ASSIGNMENT —
Word for word, restate the lines of the data below between those holding "C5: 33nF (+5V, GND) -> 330nF (+5V, GND)" and "SW1: switch (+15V, IC3/PA6)", inclusive; pictures do not belong in the copy.

PROVIDED INFORMATION —
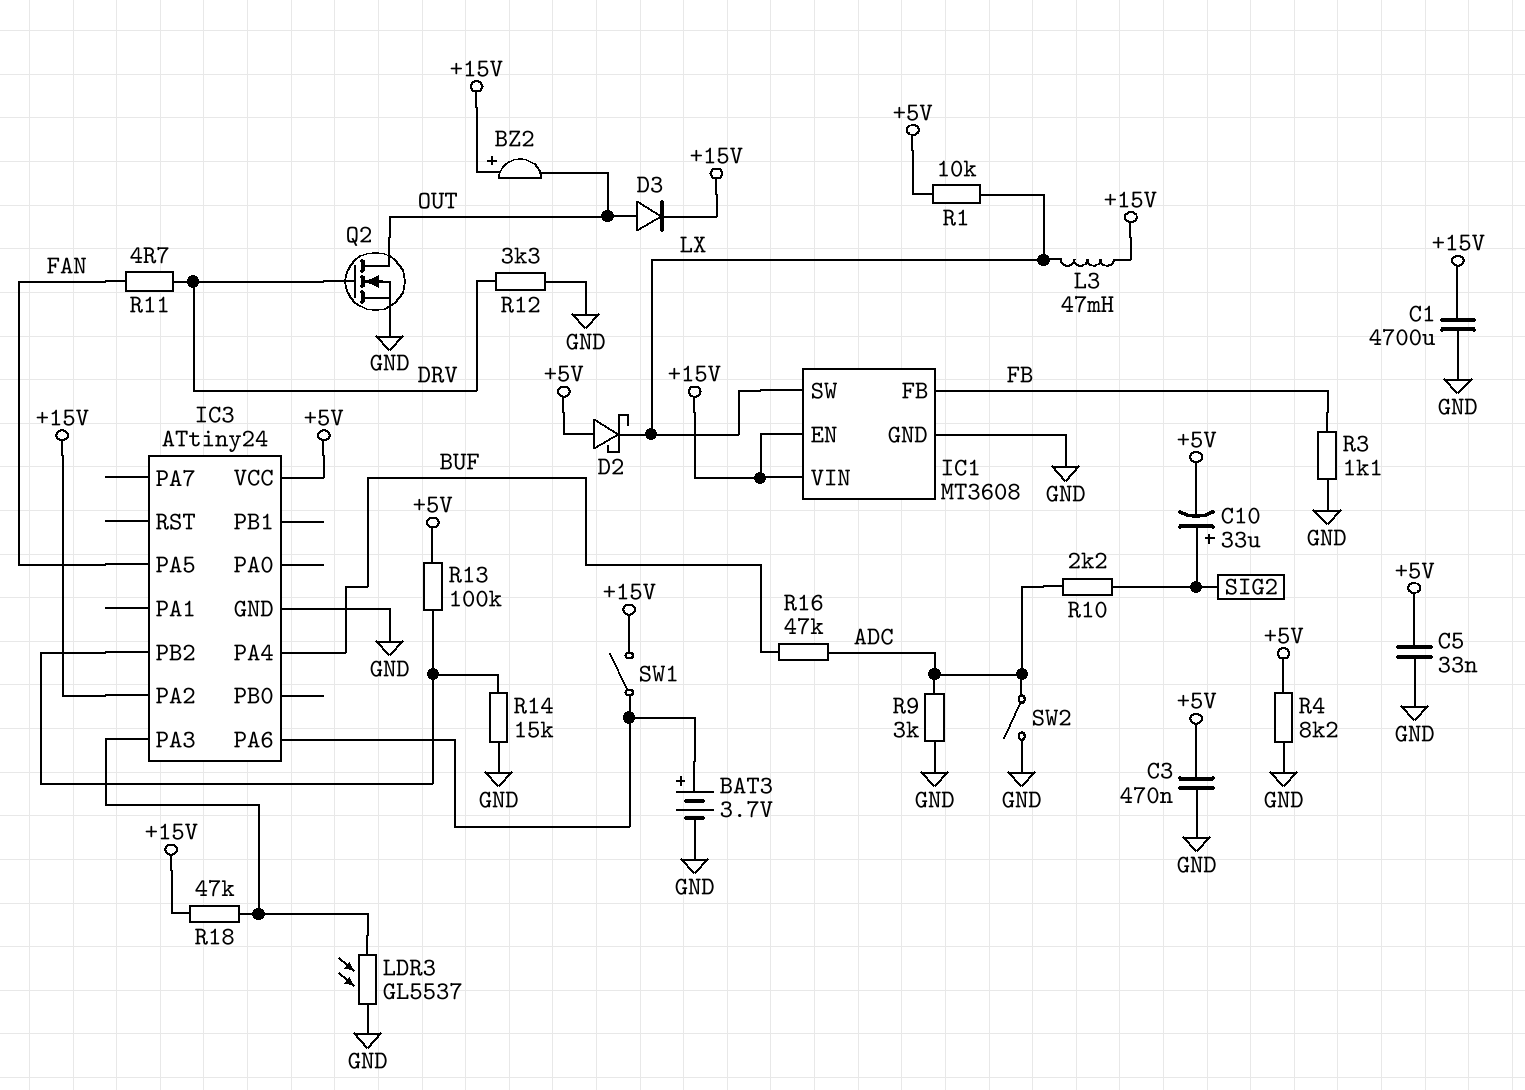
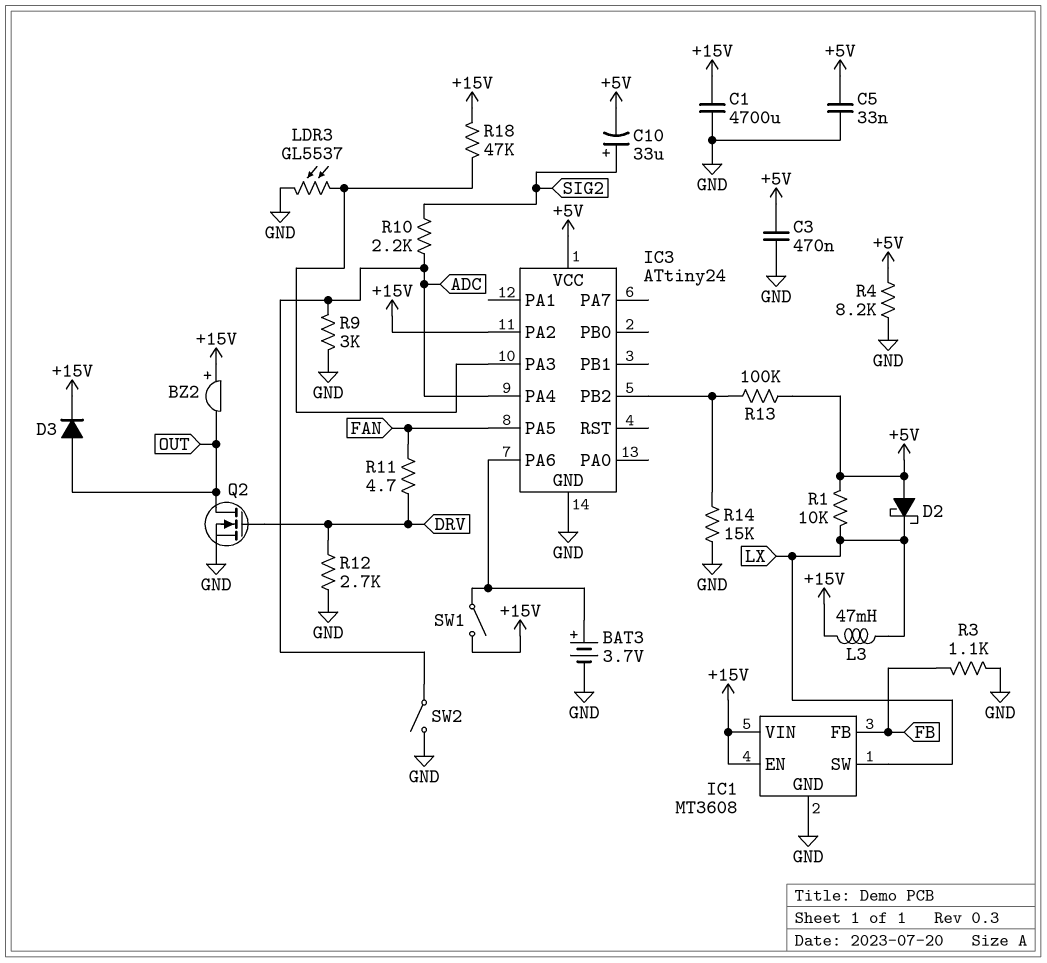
IC3 pin PA4: BUF -> ADC
R12: 3.3k (DRV, GND) -> 2.7k (DRV, GND)
R16: 47k (ADC, BUF) -> none

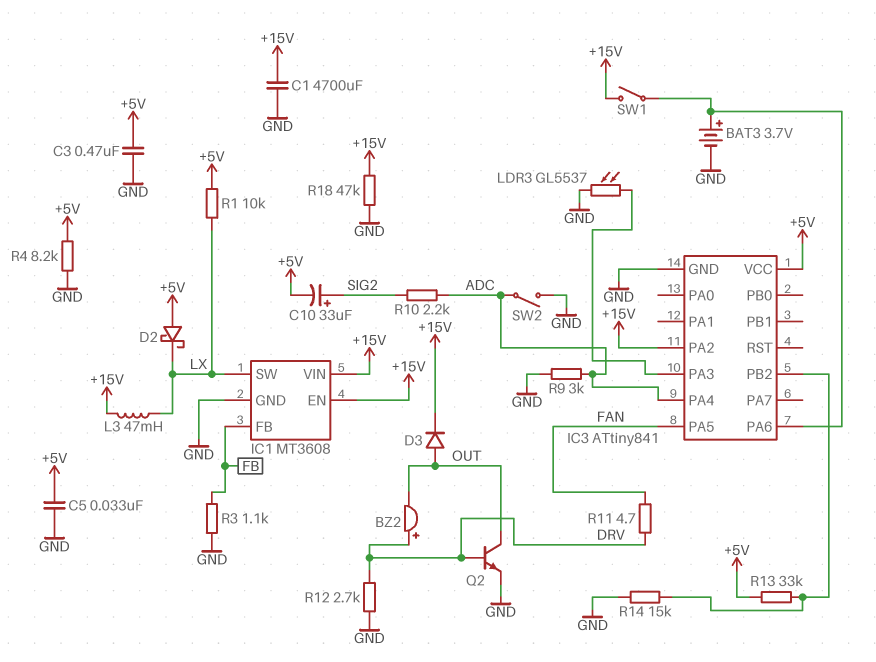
BZ2: buzzer (plus +15V, minus OUT) -> buzzer (plus DRV, minus OUT)
IC3: ATtiny24 -> ATtiny841
Q2: NMOS (G DRV, D OUT, S GND) -> NPN (B DRV, C OUT, E GND)
R13: 100k (+5V, IC3/PB2) -> 33k (+5V, IC3/PB2)
R18: 47k (+15V, IC3/PA3) -> 47k (+15V, GND)

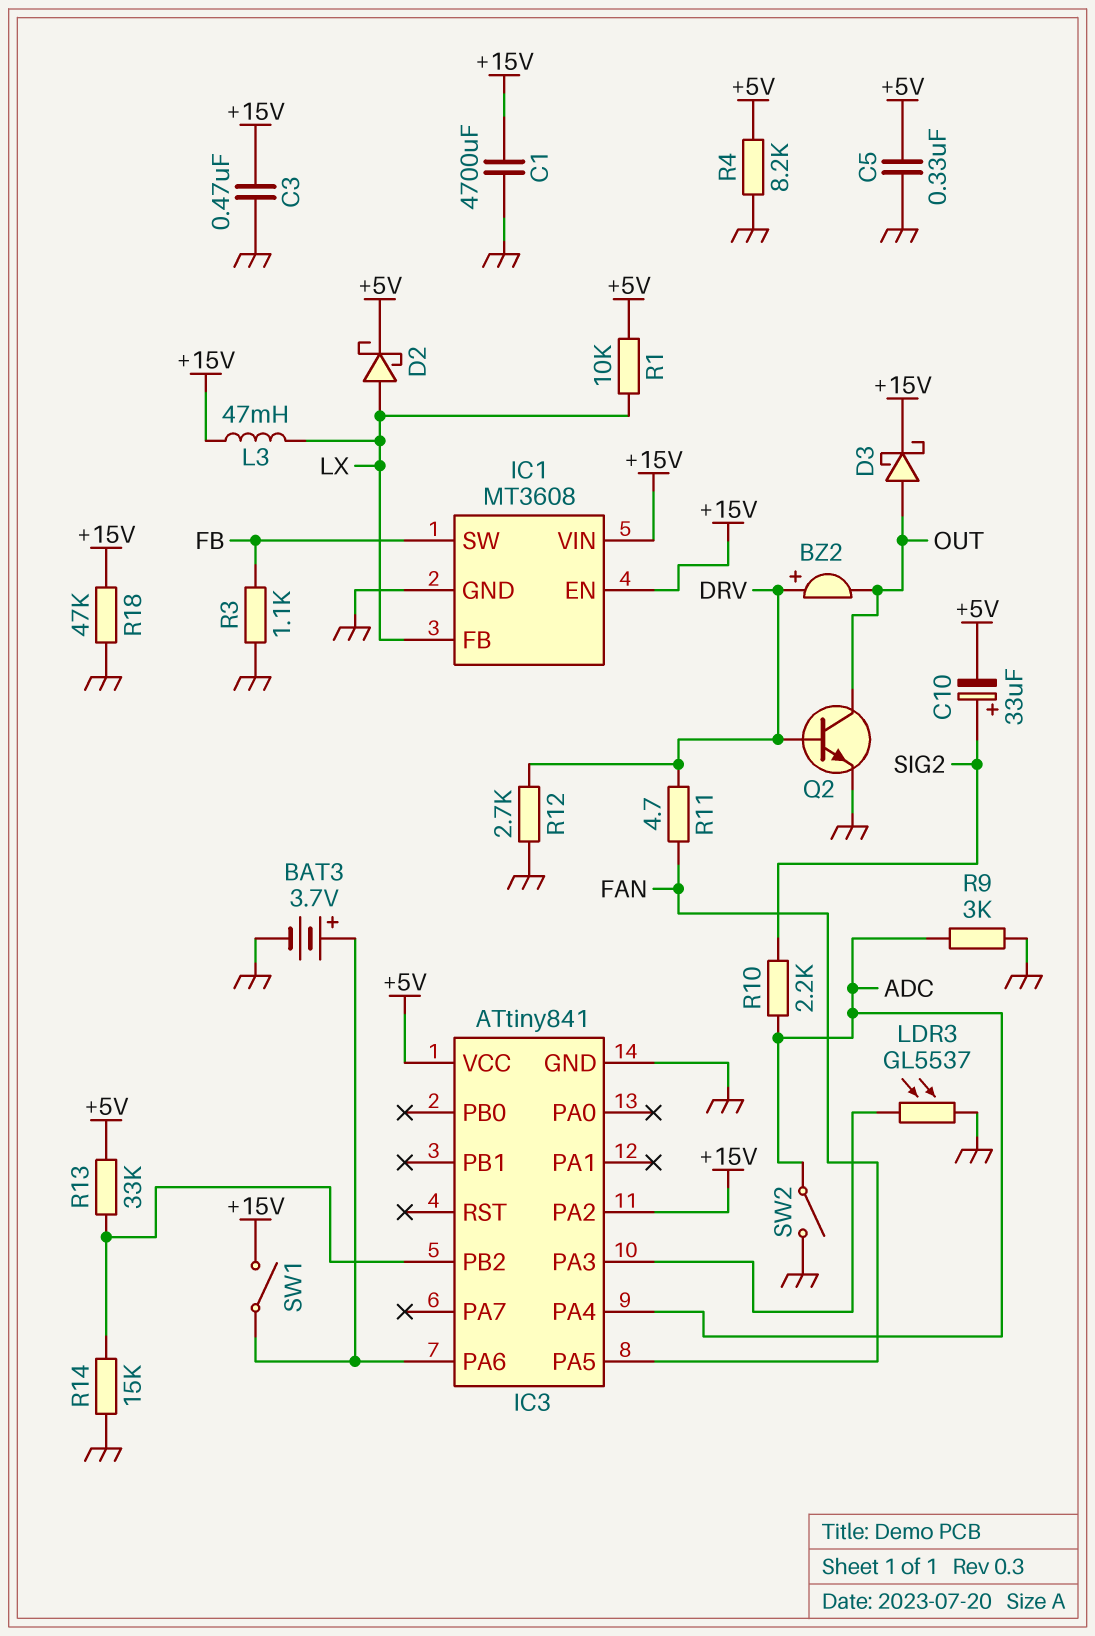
C3: 470nF (+5V, GND) -> 470nF (+15V, GND)
C5: 33nF (+5V, GND) -> 330nF (+5V, GND)
D2: schottky (A +5V, K LX) -> schottky (A LX, K +5V)
D3: diode (A OUT, K +15V) -> schottky (A OUT, K +15V)
IC1 pin FB: FB -> LX
IC1 pin SW: LX -> FB

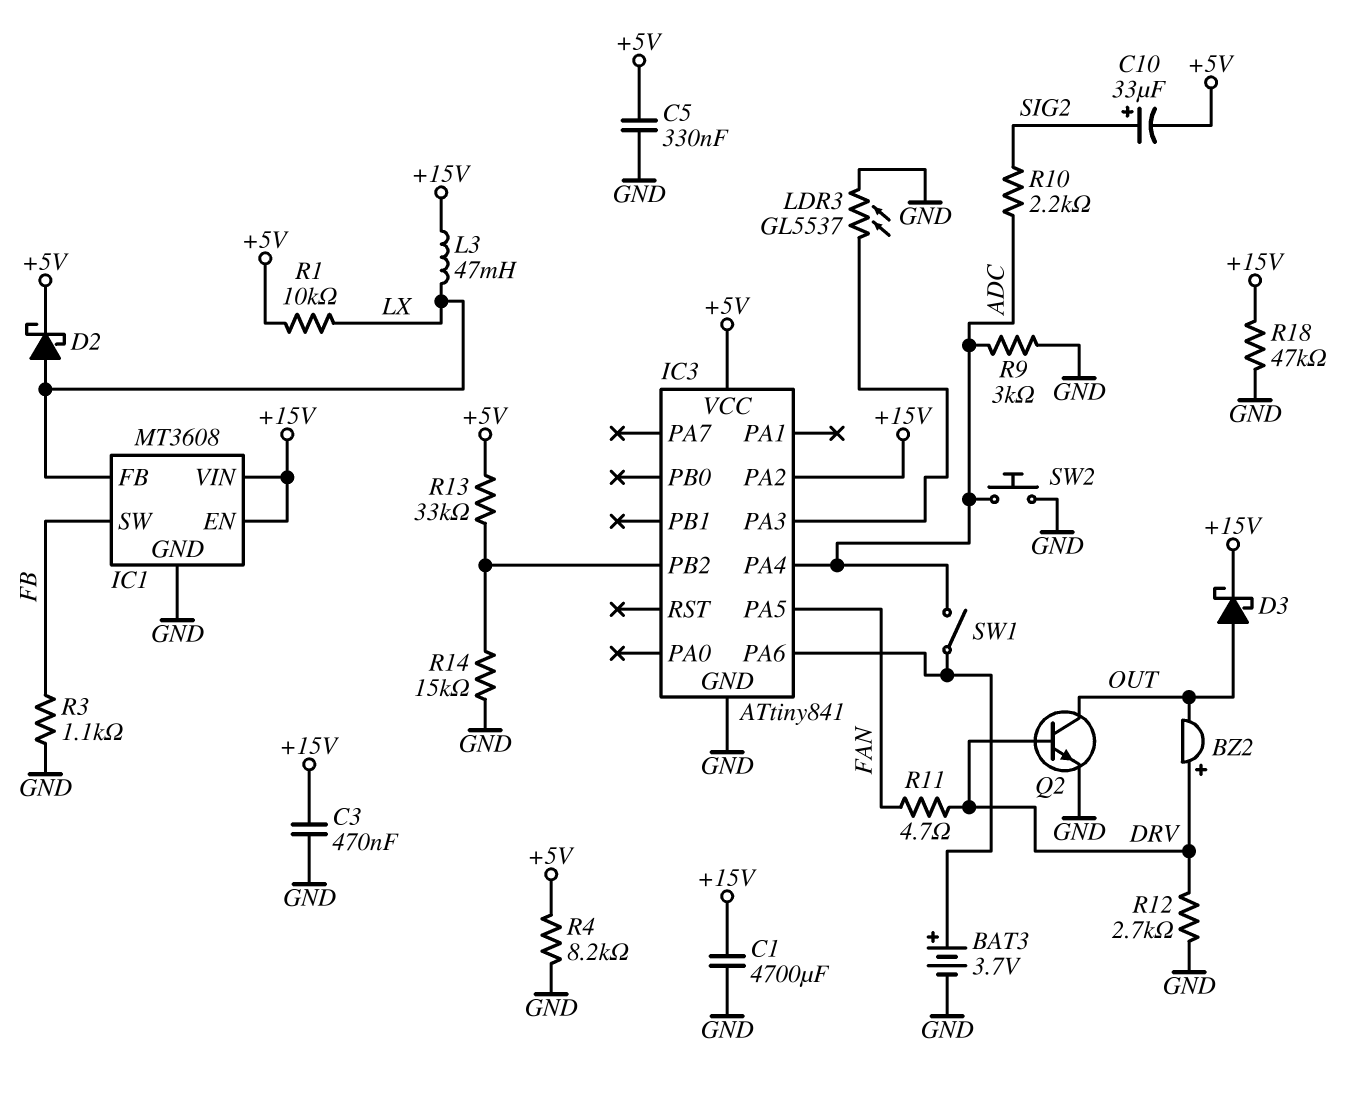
SW1: switch (+15V, IC3/PA6) -> switch (ADC, IC3/PA6)
SW2: switch (ADC, GND) -> button (ADC, GND)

RESULT FOR THIS TASK —
C5: 33nF (+5V, GND) -> 330nF (+5V, GND)
D2: schottky (A +5V, K LX) -> schottky (A LX, K +5V)
D3: diode (A OUT, K +15V) -> schottky (A OUT, K +15V)
IC1 pin FB: FB -> LX
IC1 pin SW: LX -> FB

SW1: switch (+15V, IC3/PA6) -> switch (ADC, IC3/PA6)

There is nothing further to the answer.